Exercise description: The answer must consist of every line in the records below that contains the string "VREF".

────────────────────────────────────────

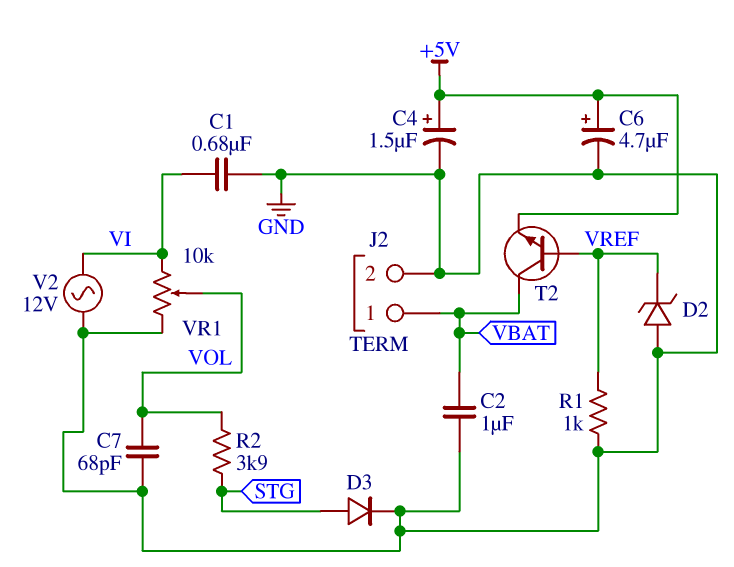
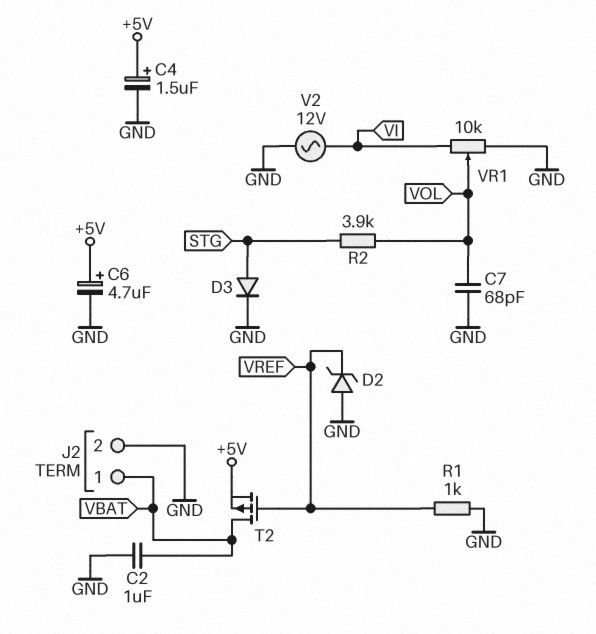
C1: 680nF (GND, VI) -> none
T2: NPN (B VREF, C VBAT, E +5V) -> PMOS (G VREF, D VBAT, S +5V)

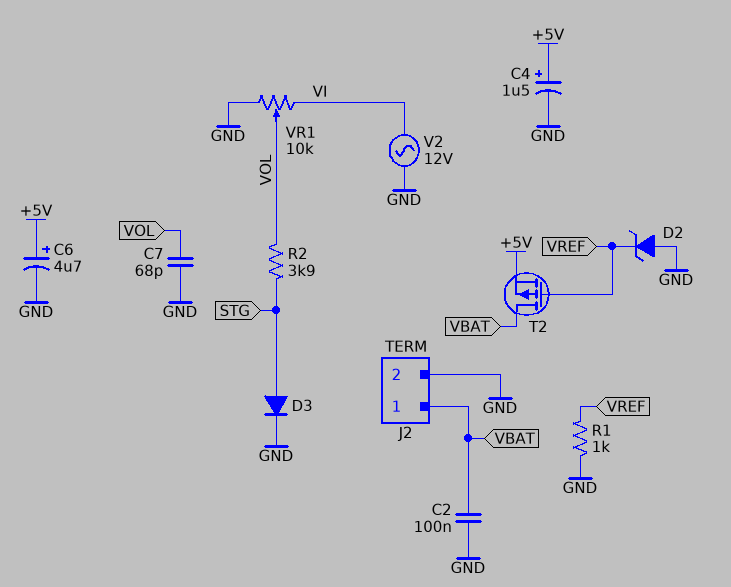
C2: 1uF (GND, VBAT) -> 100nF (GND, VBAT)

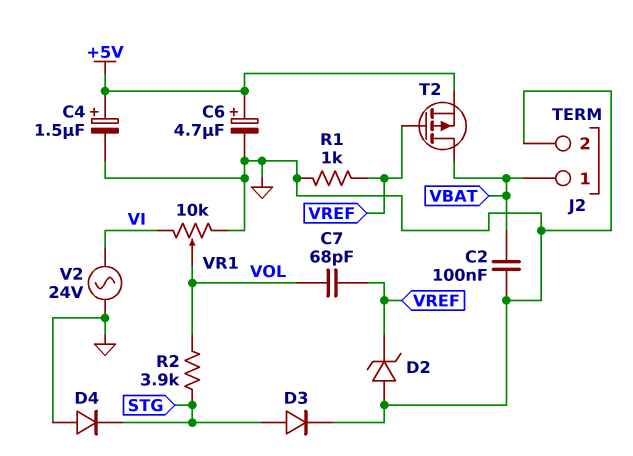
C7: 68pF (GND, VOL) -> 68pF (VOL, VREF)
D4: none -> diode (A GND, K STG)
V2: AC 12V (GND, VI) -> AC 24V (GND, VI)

────────────────────────────────────────

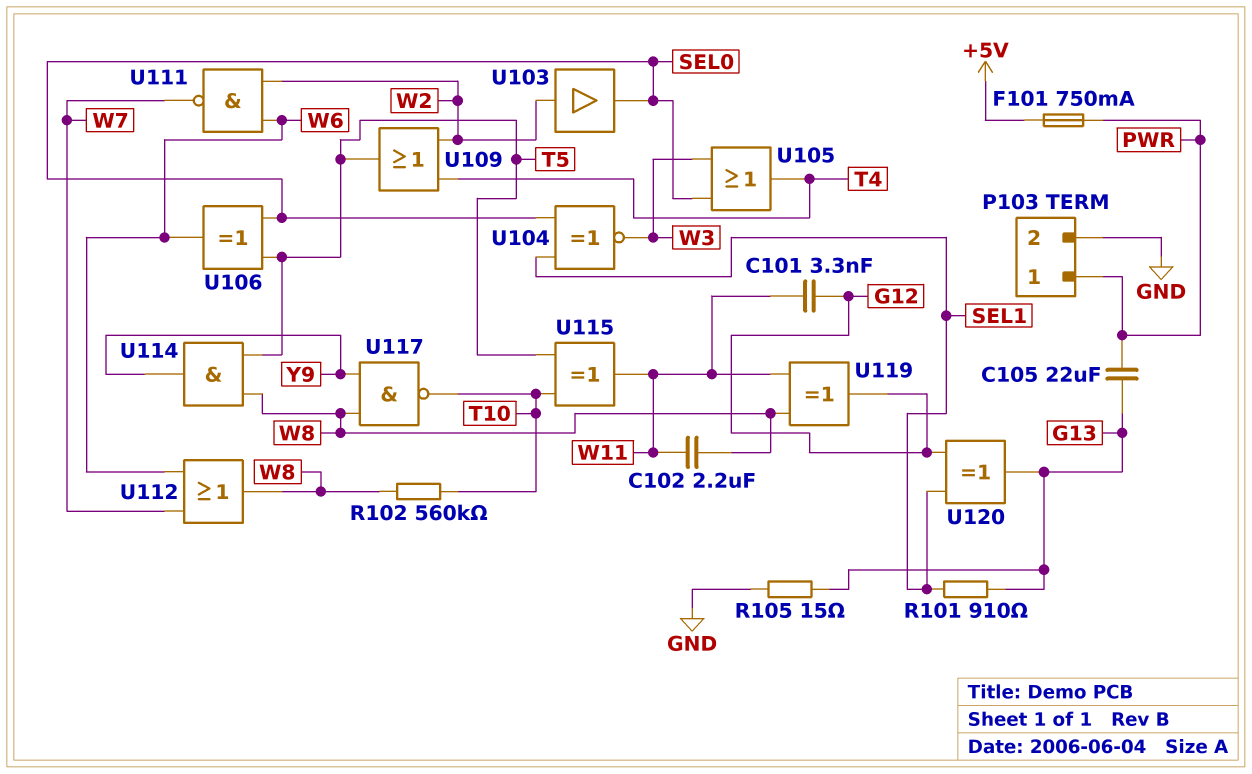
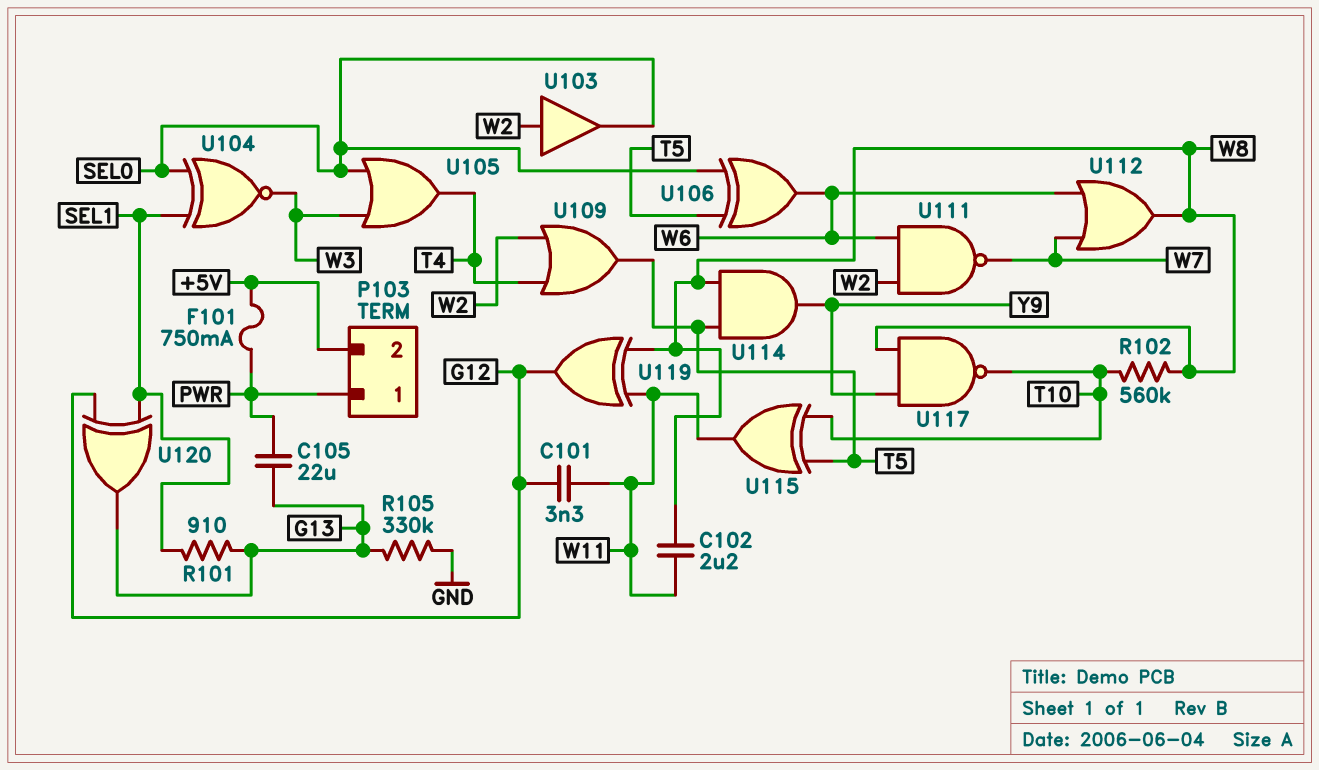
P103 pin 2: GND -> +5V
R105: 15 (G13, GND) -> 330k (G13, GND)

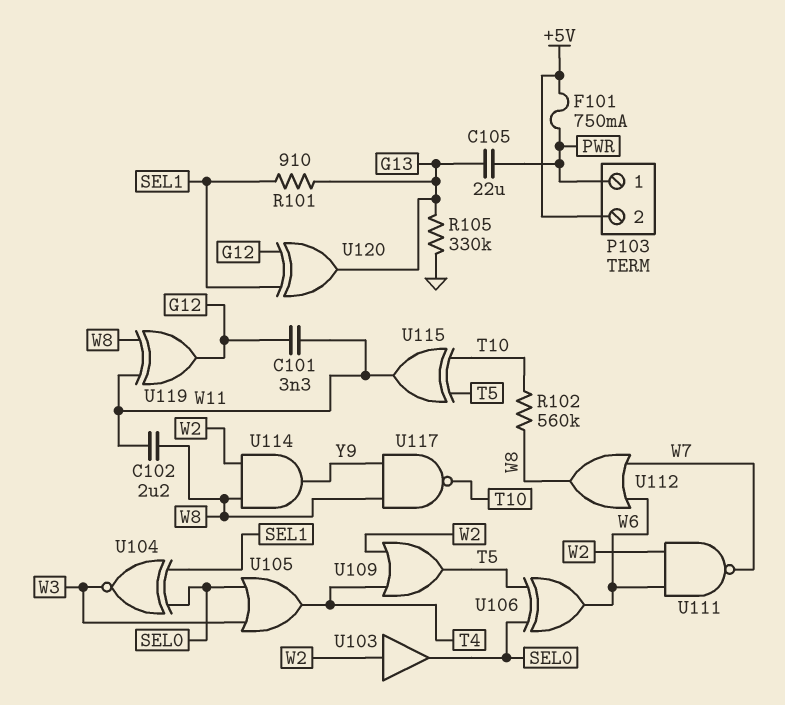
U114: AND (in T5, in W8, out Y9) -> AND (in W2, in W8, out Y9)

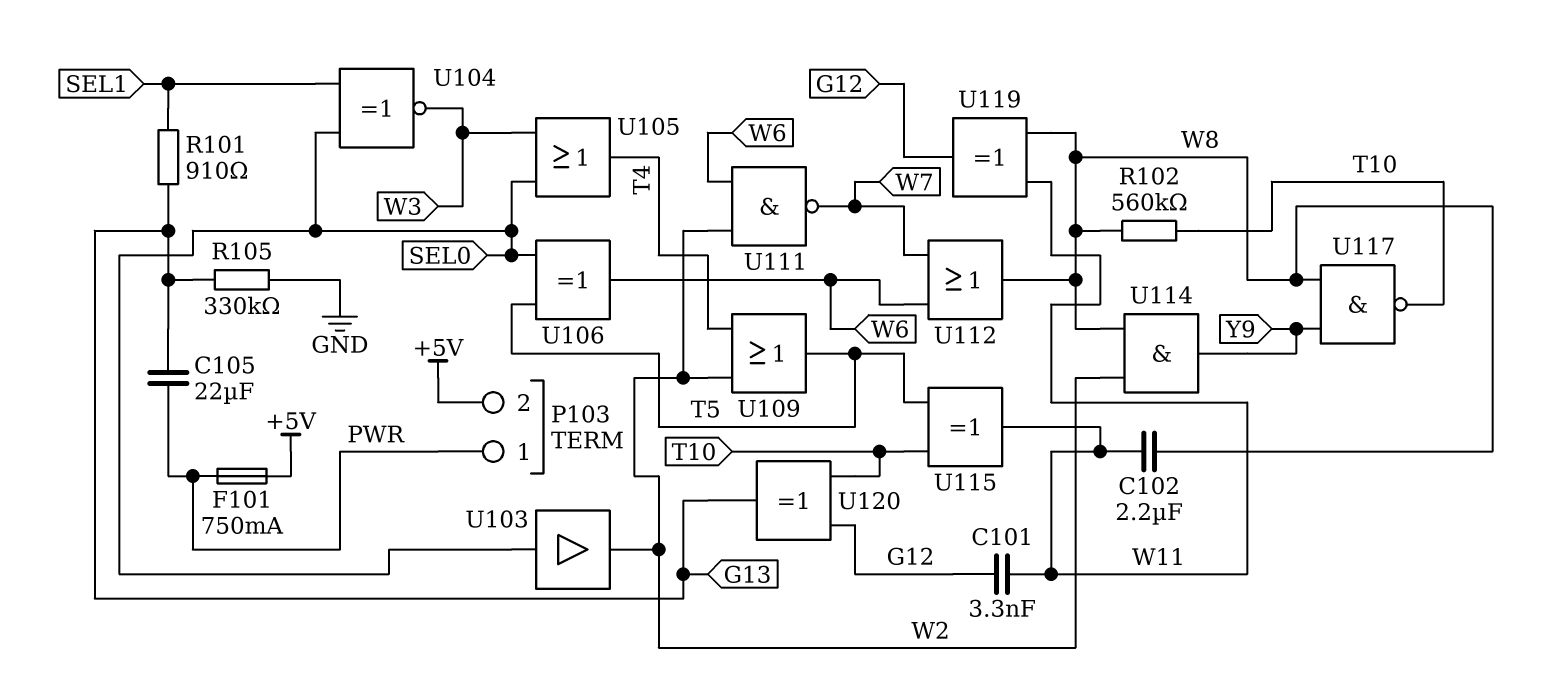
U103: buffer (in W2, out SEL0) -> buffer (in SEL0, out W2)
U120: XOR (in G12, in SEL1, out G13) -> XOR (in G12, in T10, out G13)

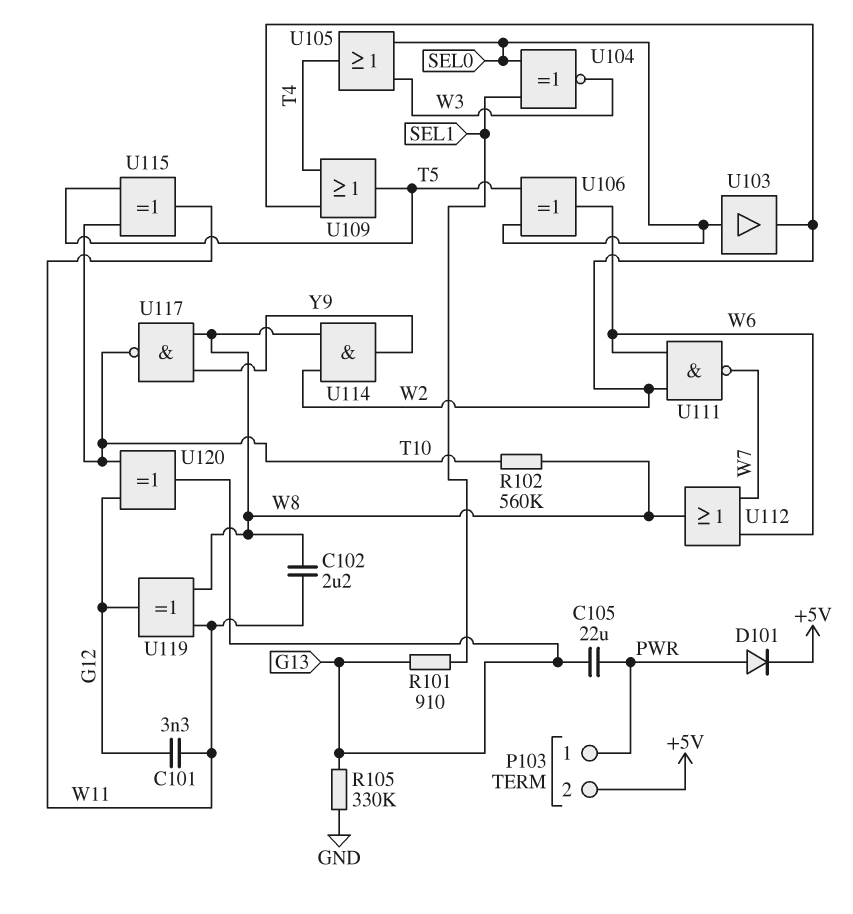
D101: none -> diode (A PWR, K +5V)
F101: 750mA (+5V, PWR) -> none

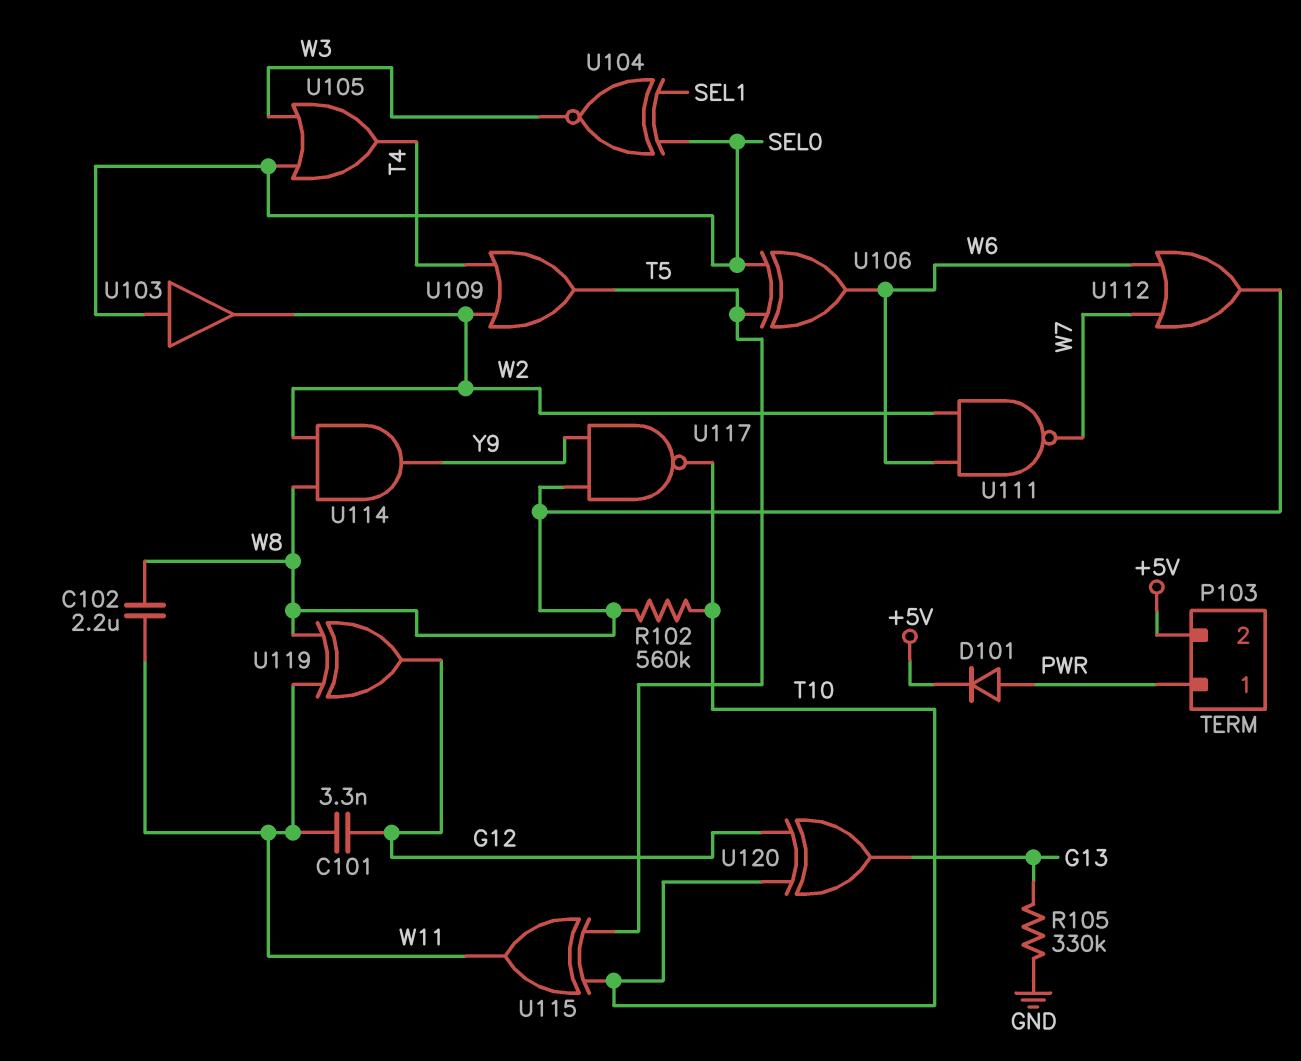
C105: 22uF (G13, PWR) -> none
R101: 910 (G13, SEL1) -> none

────────────────────────────────────────

Answer space:
T2: NPN (B VREF, C VBAT, E +5V) -> PMOS (G VREF, D VBAT, S +5V)
C7: 68pF (GND, VOL) -> 68pF (VOL, VREF)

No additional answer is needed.